▶ Working data:
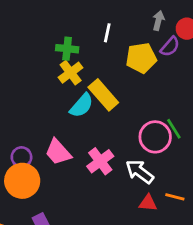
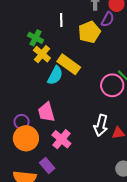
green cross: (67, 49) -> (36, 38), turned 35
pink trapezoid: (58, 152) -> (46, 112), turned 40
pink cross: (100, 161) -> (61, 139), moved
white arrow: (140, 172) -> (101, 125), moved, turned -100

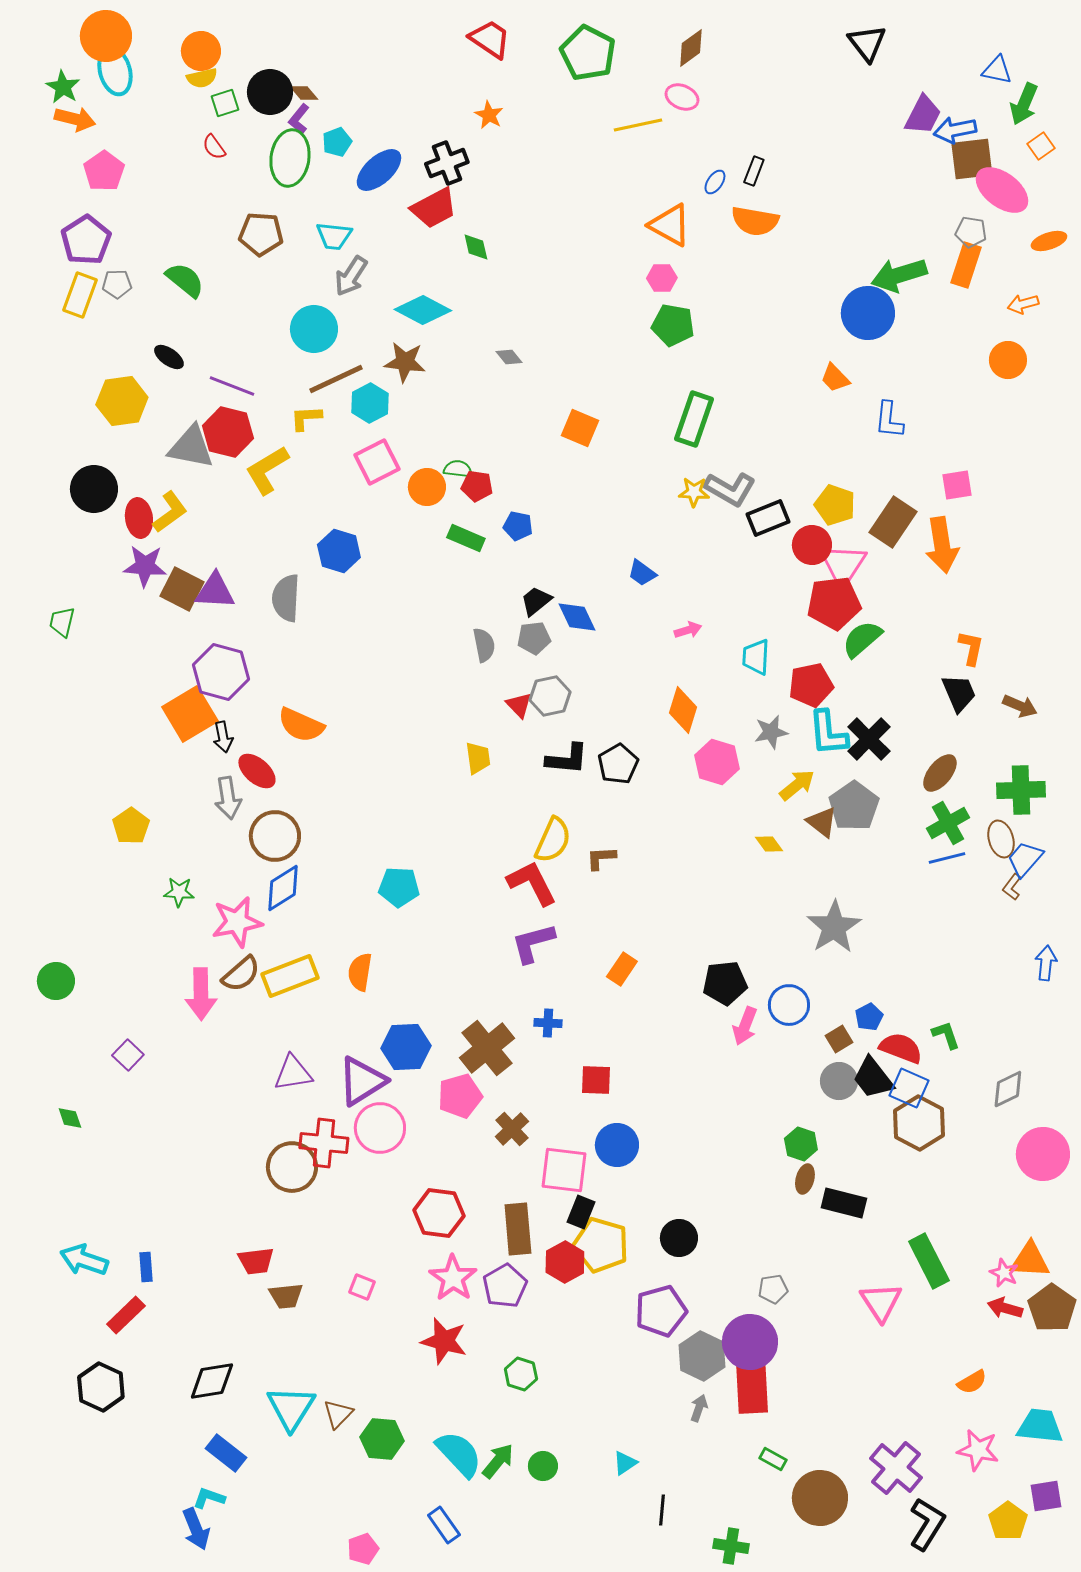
---
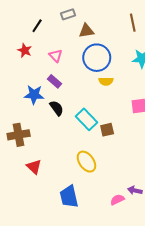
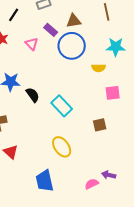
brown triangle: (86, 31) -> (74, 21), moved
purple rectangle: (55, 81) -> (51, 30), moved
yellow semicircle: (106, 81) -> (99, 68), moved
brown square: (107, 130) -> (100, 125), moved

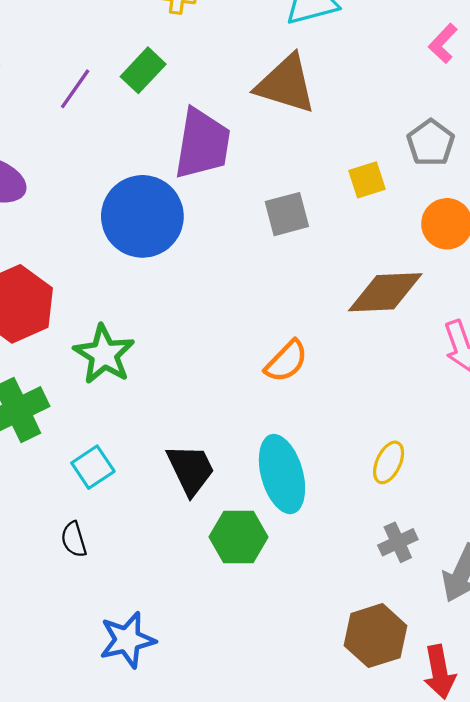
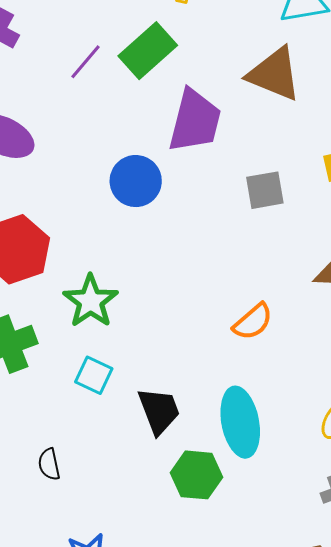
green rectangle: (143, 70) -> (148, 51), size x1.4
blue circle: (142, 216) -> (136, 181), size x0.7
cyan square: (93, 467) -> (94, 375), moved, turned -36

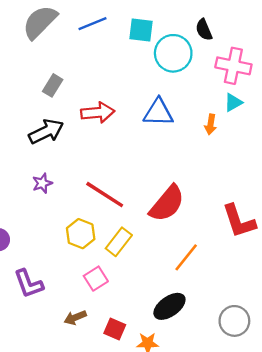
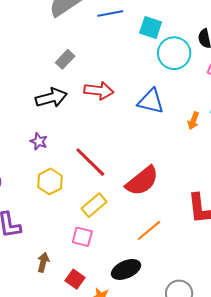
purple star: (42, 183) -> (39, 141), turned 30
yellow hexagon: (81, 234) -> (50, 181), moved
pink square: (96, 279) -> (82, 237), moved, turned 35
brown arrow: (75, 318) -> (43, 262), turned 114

▶ What you are asked to do:
Copy the lines above exactly, starting with the line that contains "blue circle: (142, 216)" and ending with the line that contains "brown arrow: (75, 318)", and leave out any pictures.

▶ Completed task:
blue circle: (142, 216) -> (136, 181), size x0.7
cyan square: (93, 467) -> (94, 375), moved, turned -36

purple star: (42, 183) -> (39, 141), turned 30
yellow hexagon: (81, 234) -> (50, 181), moved
pink square: (96, 279) -> (82, 237), moved, turned 35
brown arrow: (75, 318) -> (43, 262), turned 114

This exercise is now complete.